Object matching data:
◇ ◇ ◇ ◇ ◇ ◇ ◇

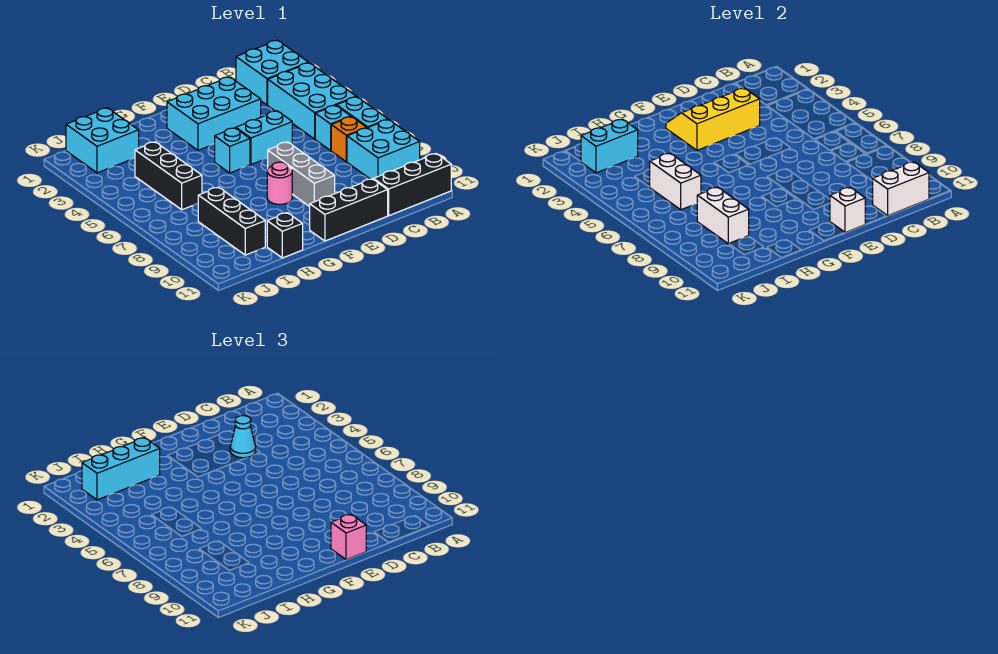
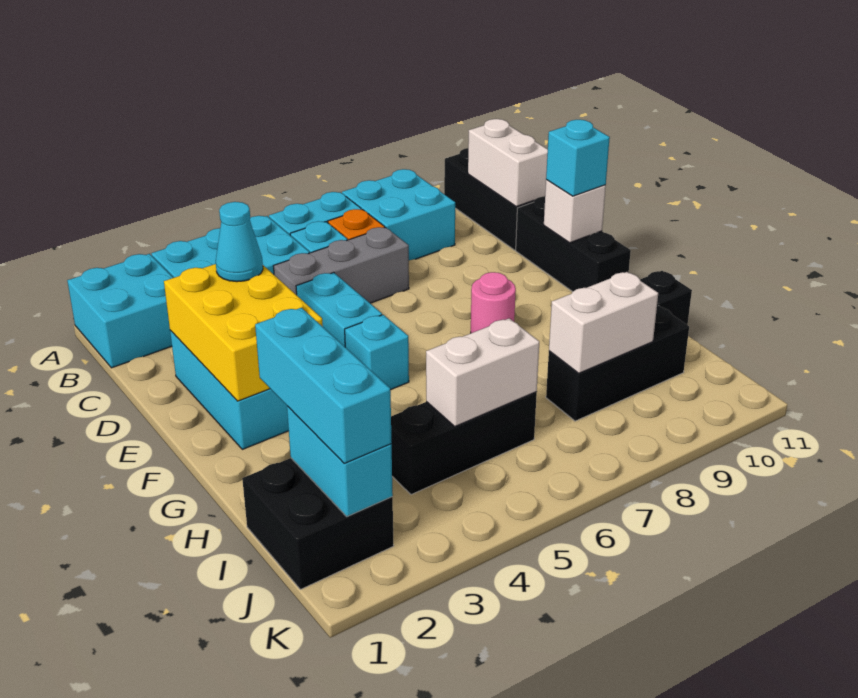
yellow slope D2:F3 level 2 top 3 -> yellow brick D2:F3 level 2
grey brick E7:E9 level 1 -> grey brick C5:C7 level 1
pink brick E11 level 3 -> cyan brick E11 level 3
cyan brick I1:J2 level 1 -> black brick I1:J2 level 1

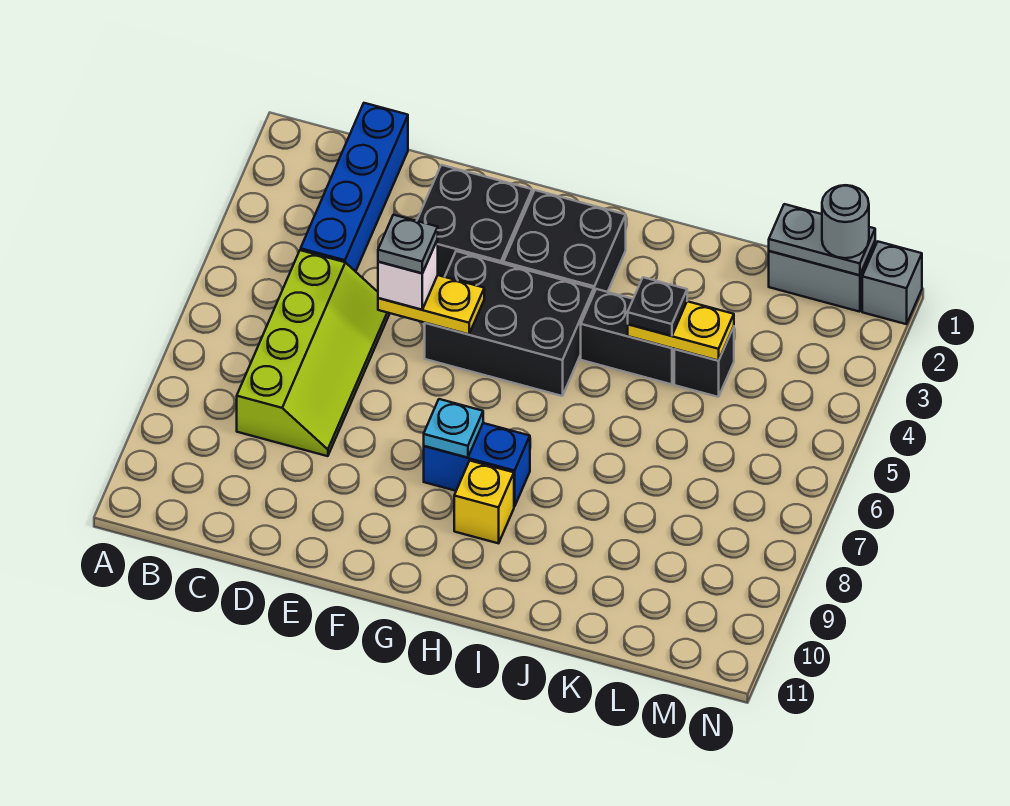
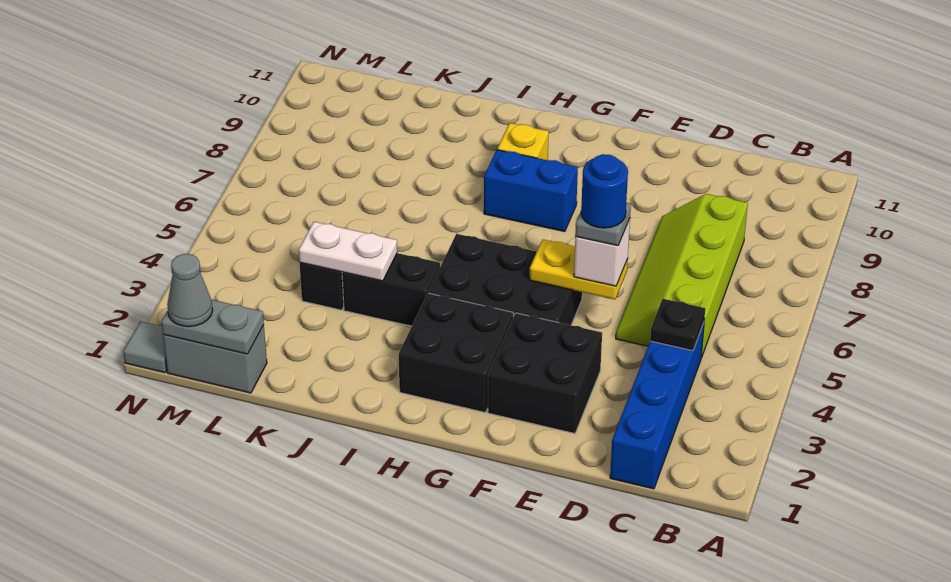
none -> blue round brick E5 level 5
cyan plate G8 level 2 -> none
yellow plate J4:K4 level 2 -> white plate J4:K4 level 2
black plate J4 level 3 -> black plate C4 level 2
grey round brick M1 level 3 -> grey cone M1 level 3
grey brick N1 level 1 -> grey tile N1 level 1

◇ ◇ ◇ ◇ ◇ ◇ ◇

**What the task requires:** Beginning with the line that contains "cyan plate G8 level 2 -> none", set down every line through the end of the data without change.

**Solution to the problem:**
cyan plate G8 level 2 -> none
yellow plate J4:K4 level 2 -> white plate J4:K4 level 2
black plate J4 level 3 -> black plate C4 level 2
grey round brick M1 level 3 -> grey cone M1 level 3
grey brick N1 level 1 -> grey tile N1 level 1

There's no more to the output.